───── Provided information

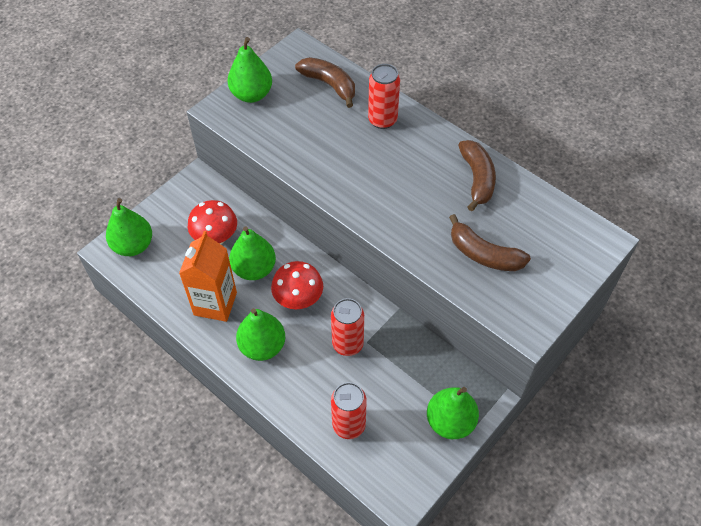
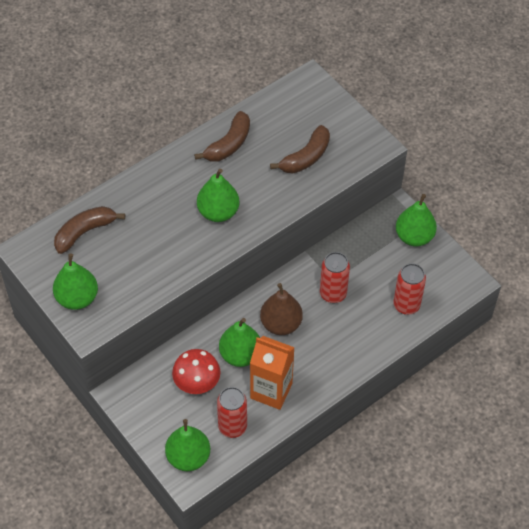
camera: 80 degrees left, 0 degrees up
(262, 346) = (323, 358): green pear -> green pear (218, 212)
(298, 299) = (281, 324): red mushroom -> brown pear
(382, 120) = (143, 198): red can -> red can (232, 427)
(477, 179) = (229, 144): brown banana -> brown banana turned 120 degrees clockwise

──────────

Output the records verbatim without pictures.

Response for this exercise:
camera: 80 degrees left, 0 degrees up
(262, 346) = (323, 358): green pear -> green pear (218, 212)
(298, 299) = (281, 324): red mushroom -> brown pear
(382, 120) = (143, 198): red can -> red can (232, 427)
(477, 179) = (229, 144): brown banana -> brown banana turned 120 degrees clockwise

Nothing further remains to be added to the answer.